* **WHAT NEEDS TO BE DONE**
From the data below, return each line in which the string "cutting" is found.

Scene edit records
* * *
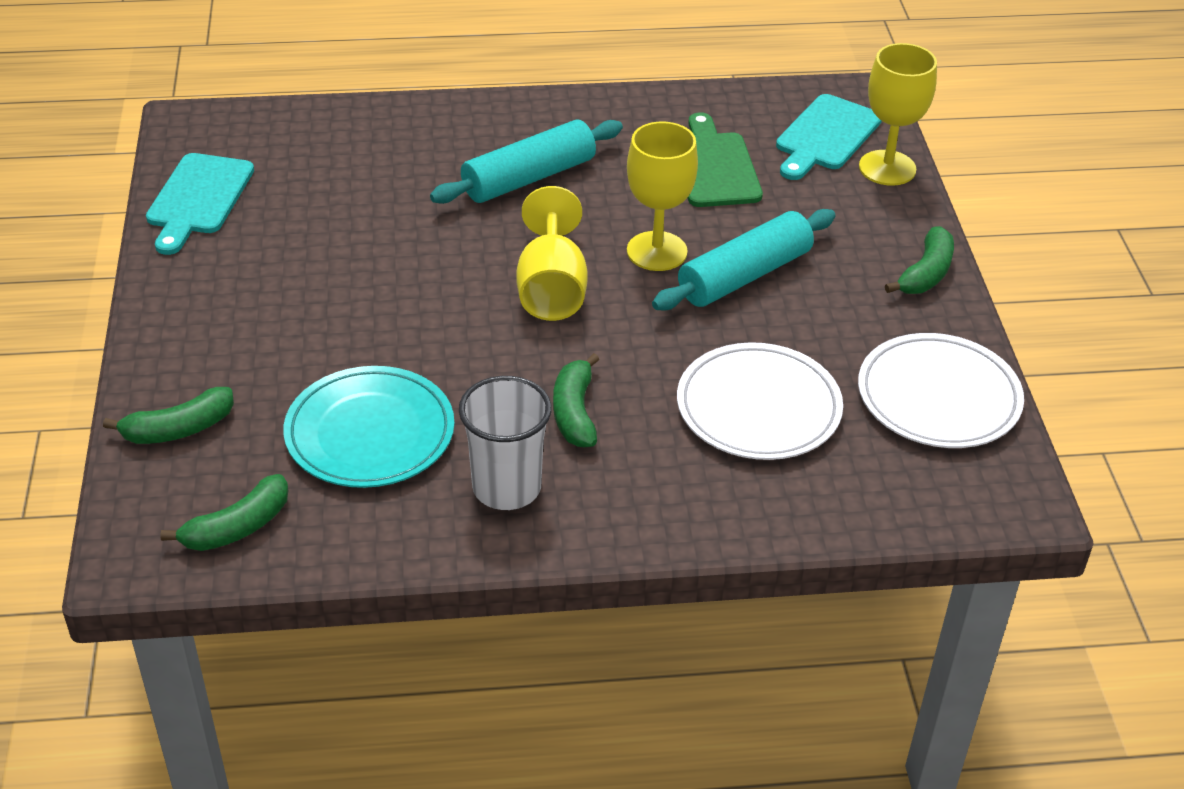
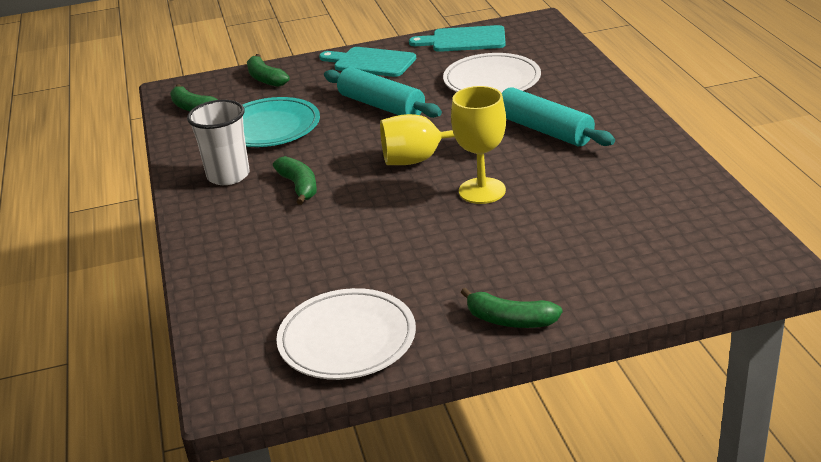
camera: 85 degrees right, 10 degrees down
(574, 412) = (299, 186): green banana -> green banana turned 75 degrees clockwise
(714, 166) = (606, 200): green cutting board -> none
(744, 275) = (468, 231): turquoise rolling pin -> turquoise rolling pin (381, 106)
(758, 407) = (317, 255): white plate -> white plate (492, 80)
(825, 136) = (689, 247): turquoise cutting board -> turquoise cutting board (371, 62)
(887, 168) = (660, 286): yellow goblet -> none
* * *
* **TASK RESULT**
(714, 166) = (606, 200): green cutting board -> none
(825, 136) = (689, 247): turquoise cutting board -> turquoise cutting board (371, 62)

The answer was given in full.